_Dataset entries_.
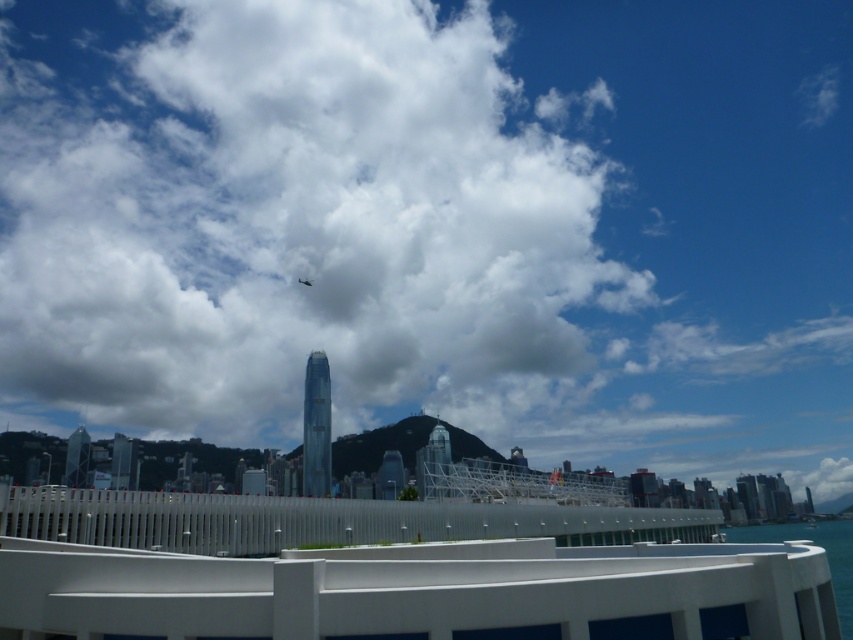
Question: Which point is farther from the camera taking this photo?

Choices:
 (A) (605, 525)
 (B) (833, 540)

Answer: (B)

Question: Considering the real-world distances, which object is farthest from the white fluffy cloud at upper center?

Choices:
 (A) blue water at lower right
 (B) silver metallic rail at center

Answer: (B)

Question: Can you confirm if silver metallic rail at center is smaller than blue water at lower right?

_Assignment_.
Copy the records above word for word, keeping every line of text but leaving out the pictures.

_Exercise response_.
Question: Which point is farther from the camera taking this photo?

Choices:
 (A) (605, 525)
 (B) (833, 540)

Answer: (B)

Question: Considering the real-world distances, which object is farthest from the white fluffy cloud at upper center?

Choices:
 (A) blue water at lower right
 (B) silver metallic rail at center

Answer: (B)

Question: Can you confirm if silver metallic rail at center is smaller than blue water at lower right?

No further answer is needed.